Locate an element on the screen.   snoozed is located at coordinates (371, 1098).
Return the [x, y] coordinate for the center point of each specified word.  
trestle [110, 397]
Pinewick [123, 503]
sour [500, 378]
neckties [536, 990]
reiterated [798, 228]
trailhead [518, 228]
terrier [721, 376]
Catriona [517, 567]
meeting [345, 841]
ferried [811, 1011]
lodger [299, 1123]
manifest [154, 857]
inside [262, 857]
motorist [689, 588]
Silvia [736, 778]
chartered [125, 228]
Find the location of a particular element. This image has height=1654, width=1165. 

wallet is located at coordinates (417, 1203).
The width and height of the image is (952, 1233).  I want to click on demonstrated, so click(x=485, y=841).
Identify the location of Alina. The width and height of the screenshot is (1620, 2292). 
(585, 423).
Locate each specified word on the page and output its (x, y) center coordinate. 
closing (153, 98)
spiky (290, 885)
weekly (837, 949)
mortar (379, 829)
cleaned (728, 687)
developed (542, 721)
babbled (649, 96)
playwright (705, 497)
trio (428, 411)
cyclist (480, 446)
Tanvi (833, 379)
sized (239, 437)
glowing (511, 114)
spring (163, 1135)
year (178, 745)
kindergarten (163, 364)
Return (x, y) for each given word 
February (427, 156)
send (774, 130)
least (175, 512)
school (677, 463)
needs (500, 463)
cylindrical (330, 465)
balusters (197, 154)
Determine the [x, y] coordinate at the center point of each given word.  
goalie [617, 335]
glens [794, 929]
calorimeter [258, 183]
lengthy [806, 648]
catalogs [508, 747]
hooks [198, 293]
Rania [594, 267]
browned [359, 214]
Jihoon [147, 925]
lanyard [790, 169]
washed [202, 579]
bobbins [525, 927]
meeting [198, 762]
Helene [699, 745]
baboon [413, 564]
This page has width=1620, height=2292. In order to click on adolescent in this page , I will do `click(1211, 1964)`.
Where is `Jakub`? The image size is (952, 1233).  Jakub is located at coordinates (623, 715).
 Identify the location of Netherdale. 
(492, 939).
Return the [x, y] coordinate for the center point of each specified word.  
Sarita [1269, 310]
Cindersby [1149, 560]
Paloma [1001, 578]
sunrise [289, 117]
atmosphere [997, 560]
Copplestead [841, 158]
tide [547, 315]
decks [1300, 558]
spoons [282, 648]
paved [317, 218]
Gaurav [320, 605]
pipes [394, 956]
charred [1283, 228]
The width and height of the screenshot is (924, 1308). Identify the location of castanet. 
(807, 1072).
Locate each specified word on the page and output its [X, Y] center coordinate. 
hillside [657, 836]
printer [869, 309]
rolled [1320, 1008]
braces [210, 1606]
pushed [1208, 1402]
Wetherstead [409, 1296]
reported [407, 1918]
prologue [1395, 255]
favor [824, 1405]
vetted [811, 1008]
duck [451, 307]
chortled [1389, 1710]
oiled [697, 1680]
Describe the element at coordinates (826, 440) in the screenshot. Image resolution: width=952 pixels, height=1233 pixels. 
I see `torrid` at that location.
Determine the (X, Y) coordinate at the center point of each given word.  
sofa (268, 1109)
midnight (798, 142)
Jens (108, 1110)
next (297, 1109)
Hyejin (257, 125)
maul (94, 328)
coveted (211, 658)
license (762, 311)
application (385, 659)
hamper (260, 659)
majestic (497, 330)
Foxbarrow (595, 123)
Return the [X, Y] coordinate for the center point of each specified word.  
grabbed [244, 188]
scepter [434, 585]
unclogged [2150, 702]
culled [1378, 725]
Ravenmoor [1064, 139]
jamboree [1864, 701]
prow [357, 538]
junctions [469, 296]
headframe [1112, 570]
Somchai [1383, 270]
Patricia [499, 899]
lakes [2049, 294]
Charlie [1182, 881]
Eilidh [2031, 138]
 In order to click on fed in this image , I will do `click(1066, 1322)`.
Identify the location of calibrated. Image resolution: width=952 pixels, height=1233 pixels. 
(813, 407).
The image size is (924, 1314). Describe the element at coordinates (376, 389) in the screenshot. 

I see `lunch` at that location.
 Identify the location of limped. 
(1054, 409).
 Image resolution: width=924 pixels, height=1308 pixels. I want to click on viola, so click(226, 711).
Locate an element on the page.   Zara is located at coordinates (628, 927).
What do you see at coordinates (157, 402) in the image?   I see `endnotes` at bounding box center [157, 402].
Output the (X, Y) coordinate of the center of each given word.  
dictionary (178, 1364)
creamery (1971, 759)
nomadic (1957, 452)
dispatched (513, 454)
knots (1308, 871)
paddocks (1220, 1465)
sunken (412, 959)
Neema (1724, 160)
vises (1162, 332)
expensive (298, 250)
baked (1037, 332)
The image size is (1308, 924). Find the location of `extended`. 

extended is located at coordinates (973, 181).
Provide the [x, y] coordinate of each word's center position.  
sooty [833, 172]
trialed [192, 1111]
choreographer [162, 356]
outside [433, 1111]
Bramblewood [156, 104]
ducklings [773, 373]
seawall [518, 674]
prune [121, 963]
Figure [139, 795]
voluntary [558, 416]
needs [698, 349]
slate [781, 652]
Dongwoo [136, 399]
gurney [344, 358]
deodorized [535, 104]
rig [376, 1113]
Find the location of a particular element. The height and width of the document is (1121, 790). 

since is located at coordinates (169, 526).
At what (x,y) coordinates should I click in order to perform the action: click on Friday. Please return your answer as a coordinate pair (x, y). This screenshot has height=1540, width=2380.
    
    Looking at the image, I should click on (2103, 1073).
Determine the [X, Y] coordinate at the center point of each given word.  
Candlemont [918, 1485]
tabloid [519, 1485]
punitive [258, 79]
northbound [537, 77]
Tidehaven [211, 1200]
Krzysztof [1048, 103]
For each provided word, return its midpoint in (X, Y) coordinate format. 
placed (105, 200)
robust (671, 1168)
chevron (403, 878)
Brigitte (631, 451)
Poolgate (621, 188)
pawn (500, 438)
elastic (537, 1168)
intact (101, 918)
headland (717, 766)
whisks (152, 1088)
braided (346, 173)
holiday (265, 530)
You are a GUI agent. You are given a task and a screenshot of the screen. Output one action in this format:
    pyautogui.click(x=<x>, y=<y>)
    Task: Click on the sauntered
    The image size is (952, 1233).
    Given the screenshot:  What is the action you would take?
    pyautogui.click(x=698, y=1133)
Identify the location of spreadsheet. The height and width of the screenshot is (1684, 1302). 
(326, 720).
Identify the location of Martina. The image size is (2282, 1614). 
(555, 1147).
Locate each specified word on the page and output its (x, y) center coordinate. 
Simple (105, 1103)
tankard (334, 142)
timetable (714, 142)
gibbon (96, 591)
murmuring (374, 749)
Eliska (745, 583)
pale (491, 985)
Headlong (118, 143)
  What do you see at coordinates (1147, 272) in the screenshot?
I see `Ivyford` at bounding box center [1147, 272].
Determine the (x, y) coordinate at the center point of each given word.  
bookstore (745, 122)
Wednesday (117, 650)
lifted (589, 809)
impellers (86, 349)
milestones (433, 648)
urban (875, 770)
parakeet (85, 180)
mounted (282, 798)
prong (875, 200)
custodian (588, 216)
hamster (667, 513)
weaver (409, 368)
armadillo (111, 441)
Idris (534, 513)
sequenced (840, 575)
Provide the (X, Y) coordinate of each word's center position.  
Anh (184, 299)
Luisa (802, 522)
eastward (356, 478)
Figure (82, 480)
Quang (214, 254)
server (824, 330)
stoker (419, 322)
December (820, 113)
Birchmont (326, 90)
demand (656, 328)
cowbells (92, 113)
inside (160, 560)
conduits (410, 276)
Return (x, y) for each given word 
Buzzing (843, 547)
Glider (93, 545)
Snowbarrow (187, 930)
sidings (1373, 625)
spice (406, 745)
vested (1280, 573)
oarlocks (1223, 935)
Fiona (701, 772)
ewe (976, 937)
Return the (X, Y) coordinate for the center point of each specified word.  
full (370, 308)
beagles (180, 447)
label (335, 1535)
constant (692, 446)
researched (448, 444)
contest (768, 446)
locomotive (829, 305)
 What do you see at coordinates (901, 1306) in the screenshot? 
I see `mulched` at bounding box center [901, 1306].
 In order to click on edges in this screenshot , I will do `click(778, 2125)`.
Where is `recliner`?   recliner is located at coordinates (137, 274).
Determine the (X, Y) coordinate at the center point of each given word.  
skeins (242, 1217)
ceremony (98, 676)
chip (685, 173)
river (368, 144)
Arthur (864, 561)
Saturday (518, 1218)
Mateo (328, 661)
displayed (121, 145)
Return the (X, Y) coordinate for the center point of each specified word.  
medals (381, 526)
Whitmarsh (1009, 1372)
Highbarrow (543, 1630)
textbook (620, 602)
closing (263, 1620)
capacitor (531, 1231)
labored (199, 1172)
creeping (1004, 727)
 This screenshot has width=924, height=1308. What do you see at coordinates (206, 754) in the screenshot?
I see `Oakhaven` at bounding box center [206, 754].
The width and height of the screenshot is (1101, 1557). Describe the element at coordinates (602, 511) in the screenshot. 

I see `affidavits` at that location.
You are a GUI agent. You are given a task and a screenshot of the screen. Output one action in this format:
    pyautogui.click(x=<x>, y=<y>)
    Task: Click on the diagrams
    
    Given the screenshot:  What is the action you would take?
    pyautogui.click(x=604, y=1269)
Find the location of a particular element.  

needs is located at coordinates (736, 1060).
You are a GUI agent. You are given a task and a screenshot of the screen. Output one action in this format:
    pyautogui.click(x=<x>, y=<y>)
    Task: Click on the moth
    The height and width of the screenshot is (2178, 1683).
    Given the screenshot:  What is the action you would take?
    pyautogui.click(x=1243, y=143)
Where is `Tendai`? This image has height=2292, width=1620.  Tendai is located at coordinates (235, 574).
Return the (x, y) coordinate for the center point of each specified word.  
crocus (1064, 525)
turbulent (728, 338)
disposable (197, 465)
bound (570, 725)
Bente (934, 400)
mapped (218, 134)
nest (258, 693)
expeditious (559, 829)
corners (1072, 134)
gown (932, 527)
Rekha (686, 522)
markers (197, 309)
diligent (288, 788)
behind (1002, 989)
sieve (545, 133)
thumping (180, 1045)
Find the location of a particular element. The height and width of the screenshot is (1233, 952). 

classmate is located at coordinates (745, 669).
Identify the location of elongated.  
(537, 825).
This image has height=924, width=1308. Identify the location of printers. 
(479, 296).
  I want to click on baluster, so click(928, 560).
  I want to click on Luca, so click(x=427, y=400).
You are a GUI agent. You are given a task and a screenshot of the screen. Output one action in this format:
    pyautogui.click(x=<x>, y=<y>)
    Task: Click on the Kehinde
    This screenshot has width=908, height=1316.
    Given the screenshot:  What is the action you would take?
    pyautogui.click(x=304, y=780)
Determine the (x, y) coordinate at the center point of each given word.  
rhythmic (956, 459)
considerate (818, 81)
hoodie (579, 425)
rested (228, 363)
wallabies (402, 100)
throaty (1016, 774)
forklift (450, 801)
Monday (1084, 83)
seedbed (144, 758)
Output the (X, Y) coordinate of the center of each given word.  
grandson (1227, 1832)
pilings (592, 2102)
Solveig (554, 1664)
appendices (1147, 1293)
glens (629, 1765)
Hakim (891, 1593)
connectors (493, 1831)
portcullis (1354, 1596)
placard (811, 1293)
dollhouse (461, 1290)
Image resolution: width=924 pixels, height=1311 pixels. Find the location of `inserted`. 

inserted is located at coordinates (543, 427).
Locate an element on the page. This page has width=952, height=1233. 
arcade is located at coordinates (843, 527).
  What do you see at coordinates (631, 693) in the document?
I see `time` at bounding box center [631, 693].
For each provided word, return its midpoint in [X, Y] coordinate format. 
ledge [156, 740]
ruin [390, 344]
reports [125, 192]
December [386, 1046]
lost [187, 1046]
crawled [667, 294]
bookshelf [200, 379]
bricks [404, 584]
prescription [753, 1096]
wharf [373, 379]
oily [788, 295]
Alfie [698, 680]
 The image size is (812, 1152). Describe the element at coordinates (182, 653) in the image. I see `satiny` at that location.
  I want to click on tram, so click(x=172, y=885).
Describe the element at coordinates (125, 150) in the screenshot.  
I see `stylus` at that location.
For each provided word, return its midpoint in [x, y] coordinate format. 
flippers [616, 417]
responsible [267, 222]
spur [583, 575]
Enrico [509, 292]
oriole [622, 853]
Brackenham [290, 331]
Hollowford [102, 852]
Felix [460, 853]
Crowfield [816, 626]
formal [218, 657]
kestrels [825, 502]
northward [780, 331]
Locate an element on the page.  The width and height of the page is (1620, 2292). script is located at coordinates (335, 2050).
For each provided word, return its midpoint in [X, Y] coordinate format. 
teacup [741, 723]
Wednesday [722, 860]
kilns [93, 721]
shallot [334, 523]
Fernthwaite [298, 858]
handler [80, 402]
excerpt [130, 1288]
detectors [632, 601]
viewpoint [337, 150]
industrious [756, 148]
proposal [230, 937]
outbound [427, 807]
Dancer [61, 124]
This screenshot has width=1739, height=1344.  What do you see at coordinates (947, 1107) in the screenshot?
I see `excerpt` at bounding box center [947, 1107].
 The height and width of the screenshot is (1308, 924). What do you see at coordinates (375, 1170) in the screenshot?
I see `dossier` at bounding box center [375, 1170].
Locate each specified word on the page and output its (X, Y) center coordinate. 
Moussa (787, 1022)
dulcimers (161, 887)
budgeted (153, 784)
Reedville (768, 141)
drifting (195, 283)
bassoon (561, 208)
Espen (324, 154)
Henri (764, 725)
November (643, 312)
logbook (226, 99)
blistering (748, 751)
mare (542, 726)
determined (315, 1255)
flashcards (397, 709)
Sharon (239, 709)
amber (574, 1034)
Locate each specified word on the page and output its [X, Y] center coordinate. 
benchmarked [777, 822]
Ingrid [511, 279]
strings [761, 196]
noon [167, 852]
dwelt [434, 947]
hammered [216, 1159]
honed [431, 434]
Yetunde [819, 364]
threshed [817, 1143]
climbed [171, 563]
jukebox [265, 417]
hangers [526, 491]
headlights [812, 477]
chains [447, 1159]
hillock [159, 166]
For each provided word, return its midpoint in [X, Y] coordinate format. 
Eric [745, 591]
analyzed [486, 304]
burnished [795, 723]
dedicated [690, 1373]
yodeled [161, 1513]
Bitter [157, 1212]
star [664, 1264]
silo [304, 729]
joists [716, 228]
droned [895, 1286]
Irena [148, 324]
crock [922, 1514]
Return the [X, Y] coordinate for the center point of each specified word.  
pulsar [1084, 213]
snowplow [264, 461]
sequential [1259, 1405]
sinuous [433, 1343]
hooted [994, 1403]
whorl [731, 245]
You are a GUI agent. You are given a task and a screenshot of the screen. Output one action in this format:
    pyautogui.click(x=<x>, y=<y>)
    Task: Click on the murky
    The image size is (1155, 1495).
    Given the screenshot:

------------------------------------------------------------------------

◆ Exercise task:
Turn the data from its first line through the line containing "washed [202, 579]", inclusive, into a numbered list with one line per item and no blank lines.

◆ Final answer:
1. Locate an element on the screen.   snoozed is located at coordinates (371, 1098).
2. Return the [x, y] coordinate for the center point of each specified word.  
3. trestle [110, 397]
4. Pinewick [123, 503]
5. sour [500, 378]
6. neckties [536, 990]
7. reiterated [798, 228]
8. trailhead [518, 228]
9. terrier [721, 376]
10. Catriona [517, 567]
11. meeting [345, 841]
12. ferried [811, 1011]
13. lodger [299, 1123]
14. manifest [154, 857]
15. inside [262, 857]
16. motorist [689, 588]
17. Silvia [736, 778]
18. chartered [125, 228]
19. Find the location of a particular element. This image has height=1654, width=1165. 
20. wallet is located at coordinates (417, 1203).
21. The width and height of the image is (952, 1233).  I want to click on demonstrated, so click(x=485, y=841).
22. Identify the location of Alina. The width and height of the screenshot is (1620, 2292). 
23. (585, 423).
24. Locate each specified word on the page and output its (x, y) center coordinate. 
25. closing (153, 98)
26. spiky (290, 885)
27. weekly (837, 949)
28. mortar (379, 829)
29. cleaned (728, 687)
30. developed (542, 721)
31. babbled (649, 96)
32. playwright (705, 497)
33. trio (428, 411)
34. cyclist (480, 446)
35. Tanvi (833, 379)
36. sized (239, 437)
37. glowing (511, 114)
38. spring (163, 1135)
39. year (178, 745)
40. kindergarten (163, 364)
41. Return (x, y) for each given word 
42. February (427, 156)
43. send (774, 130)
44. least (175, 512)
45. school (677, 463)
46. needs (500, 463)
47. cylindrical (330, 465)
48. balusters (197, 154)
49. Determine the [x, y] coordinate at the center point of each given word.  
50. goalie [617, 335]
51. glens [794, 929]
52. calorimeter [258, 183]
53. lengthy [806, 648]
54. catalogs [508, 747]
55. hooks [198, 293]
56. Rania [594, 267]
57. browned [359, 214]
58. Jihoon [147, 925]
59. lanyard [790, 169]
60. washed [202, 579]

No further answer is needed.